Filter the entries below, keeping every line that has the word "scissors".

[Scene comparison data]
-=-=-=-=-

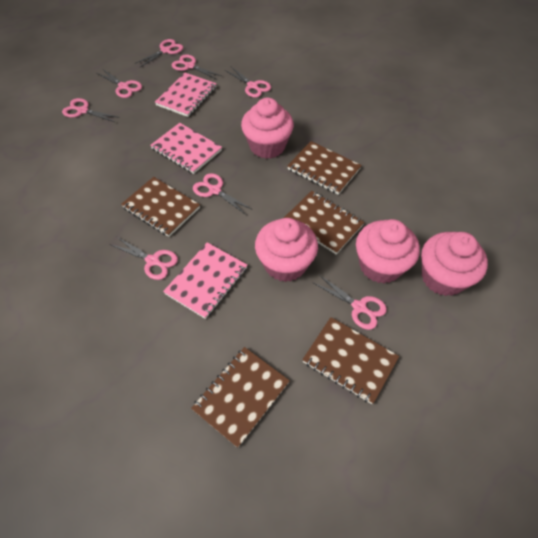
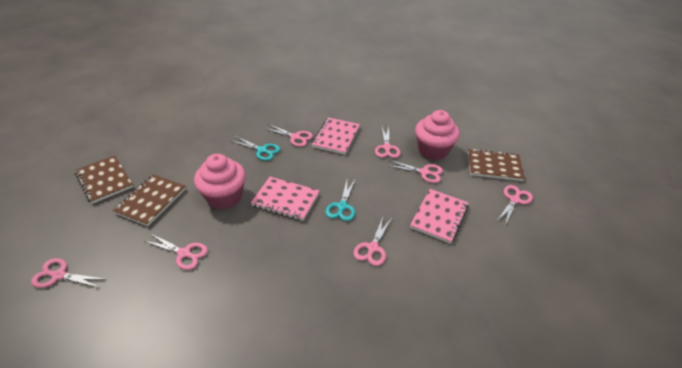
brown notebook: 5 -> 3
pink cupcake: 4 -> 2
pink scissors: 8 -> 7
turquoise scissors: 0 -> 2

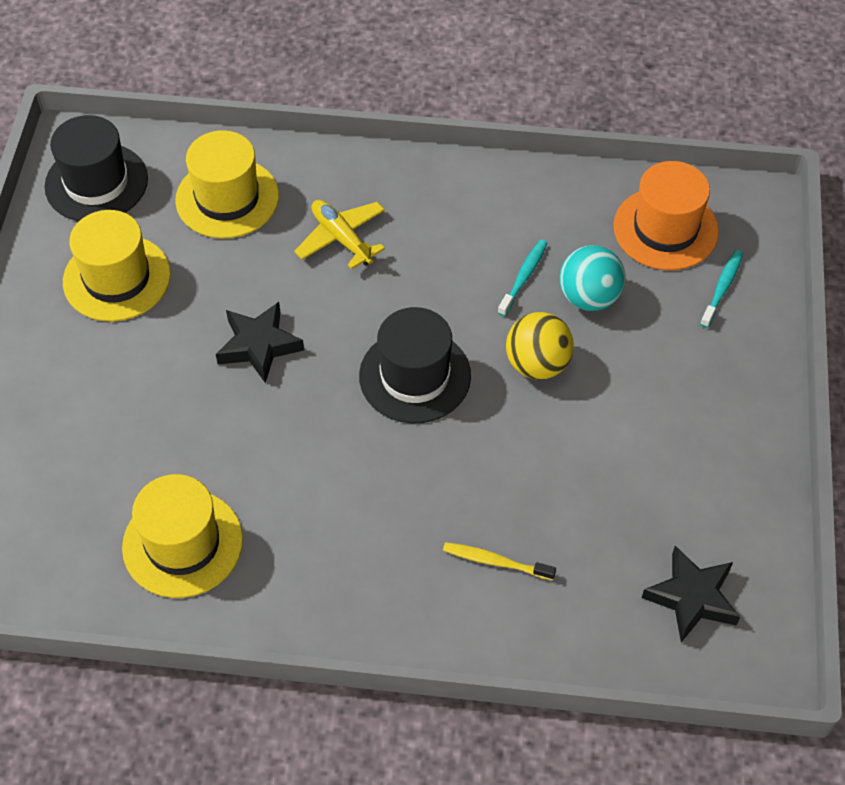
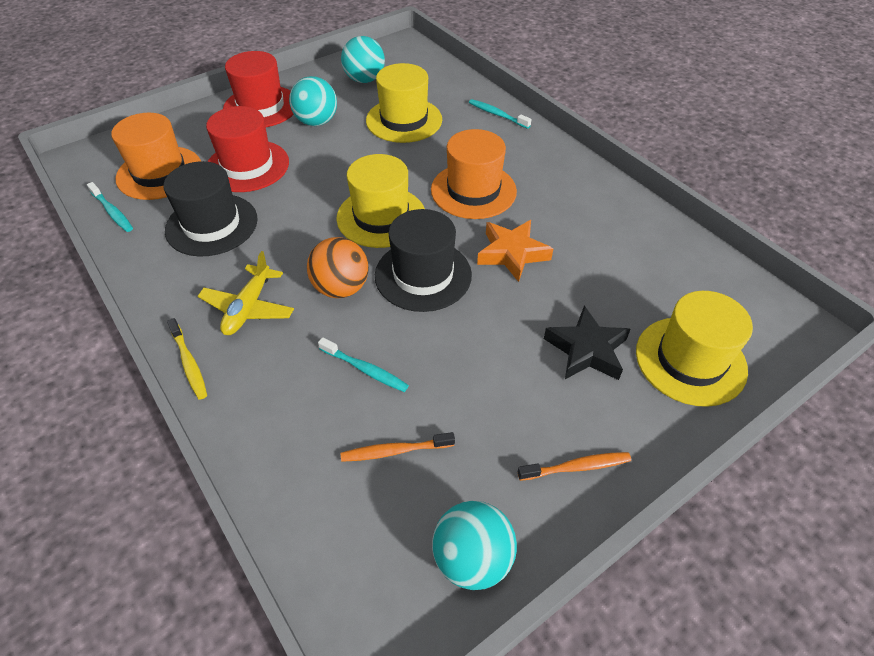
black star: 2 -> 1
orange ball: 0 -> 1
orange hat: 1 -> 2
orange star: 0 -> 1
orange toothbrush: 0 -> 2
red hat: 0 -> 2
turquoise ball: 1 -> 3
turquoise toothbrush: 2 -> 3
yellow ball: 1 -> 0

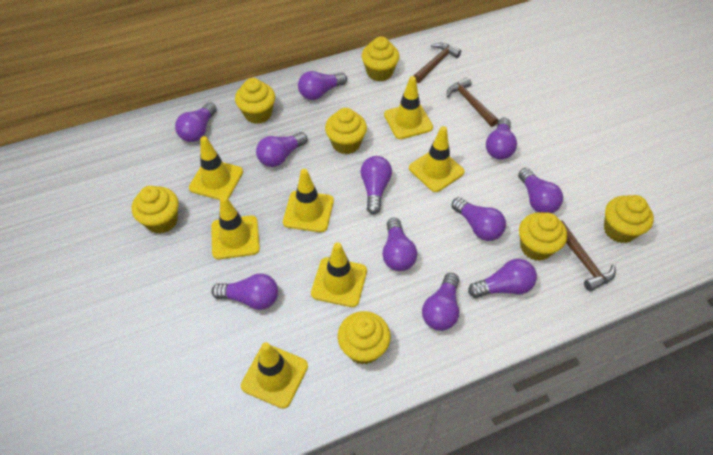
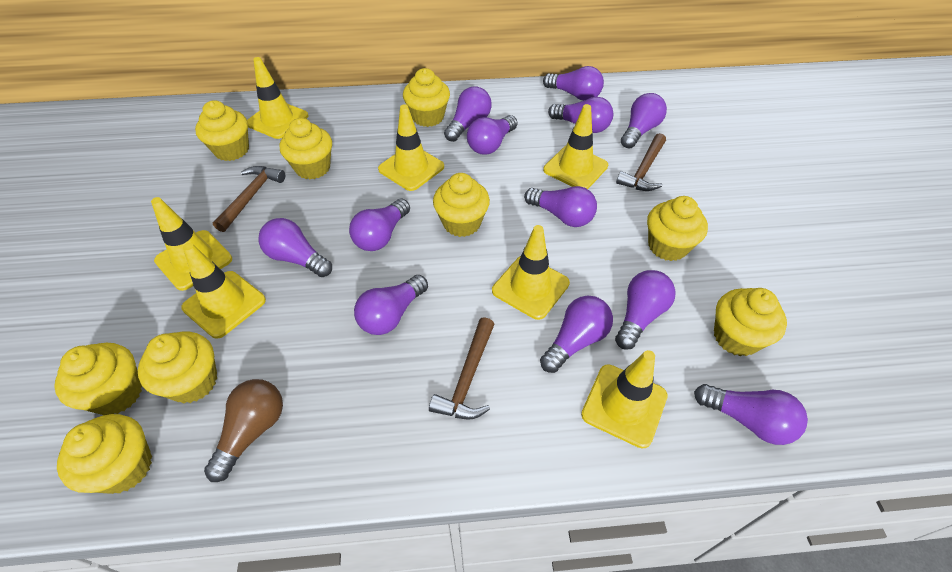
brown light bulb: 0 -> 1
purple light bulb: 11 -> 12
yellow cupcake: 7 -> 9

-=-=-=-=-

### Your response:
pink scissors: 8 -> 7
turquoise scissors: 0 -> 2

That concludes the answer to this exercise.